Give back an exact copy of the lines in the records below, from the line that has "blue heart: [466,409,520,473]" through the line that has "grey key: [454,515,519,548]", and nothing besides.

→ **PROVIDED RECORDS**
────────────────
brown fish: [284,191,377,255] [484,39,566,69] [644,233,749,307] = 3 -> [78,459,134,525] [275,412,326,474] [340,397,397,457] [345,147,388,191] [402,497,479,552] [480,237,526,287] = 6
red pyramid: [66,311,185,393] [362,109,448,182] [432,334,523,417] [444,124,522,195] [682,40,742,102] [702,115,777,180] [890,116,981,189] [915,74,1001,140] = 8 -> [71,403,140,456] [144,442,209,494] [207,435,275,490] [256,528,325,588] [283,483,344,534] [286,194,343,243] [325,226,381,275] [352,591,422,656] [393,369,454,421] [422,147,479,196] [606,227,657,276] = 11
────────────────
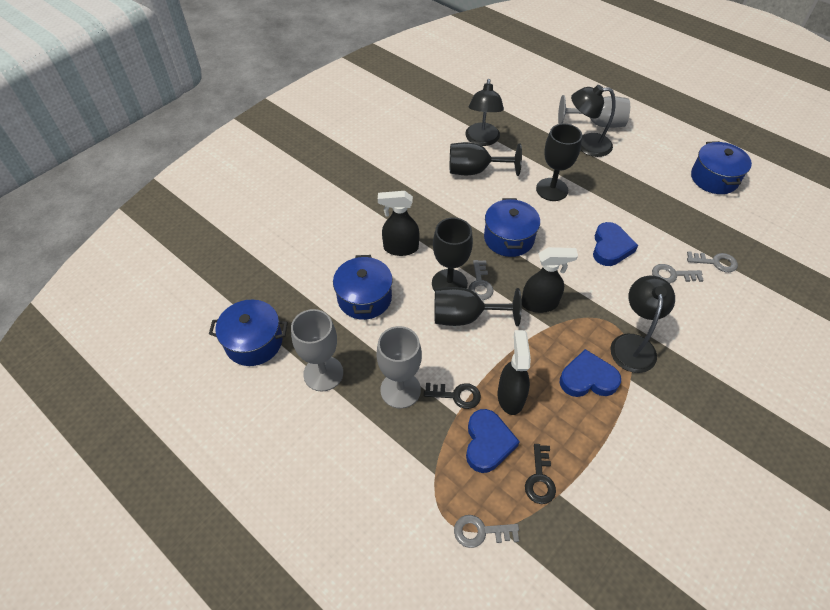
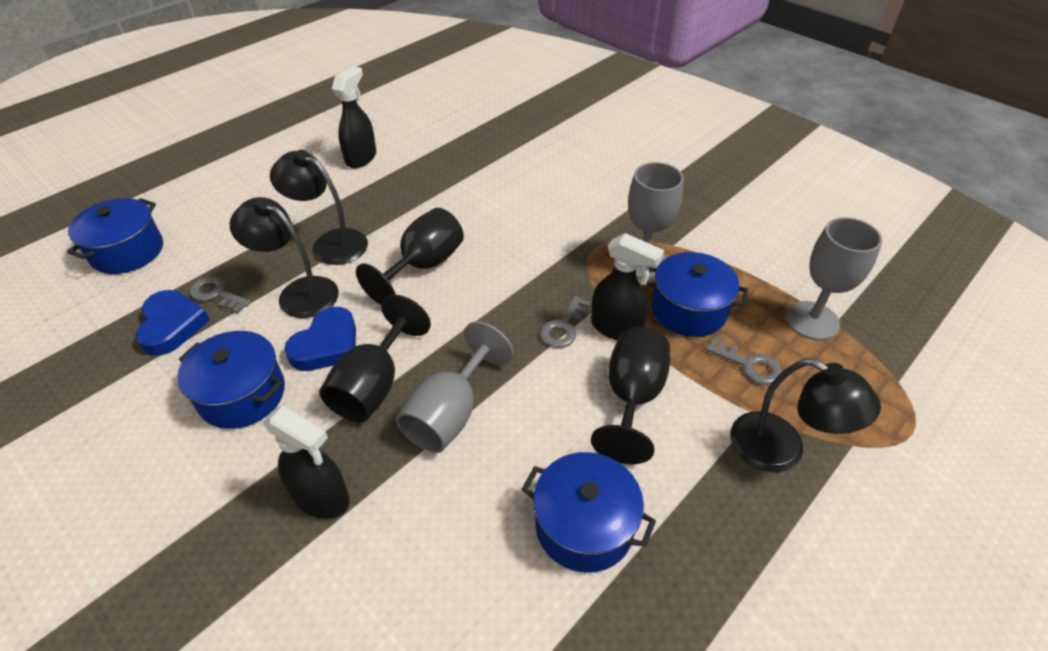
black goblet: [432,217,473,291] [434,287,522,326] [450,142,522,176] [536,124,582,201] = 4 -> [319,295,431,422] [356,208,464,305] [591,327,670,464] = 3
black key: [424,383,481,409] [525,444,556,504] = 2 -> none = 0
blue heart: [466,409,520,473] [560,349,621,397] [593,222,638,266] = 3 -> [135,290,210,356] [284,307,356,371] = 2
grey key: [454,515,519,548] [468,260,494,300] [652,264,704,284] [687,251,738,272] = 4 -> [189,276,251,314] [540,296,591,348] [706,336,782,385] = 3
────────────────
→ **TASK RESPONSE**
blue heart: [466,409,520,473] [560,349,621,397] [593,222,638,266] = 3 -> [135,290,210,356] [284,307,356,371] = 2
grey key: [454,515,519,548] [468,260,494,300] [652,264,704,284] [687,251,738,272] = 4 -> [189,276,251,314] [540,296,591,348] [706,336,782,385] = 3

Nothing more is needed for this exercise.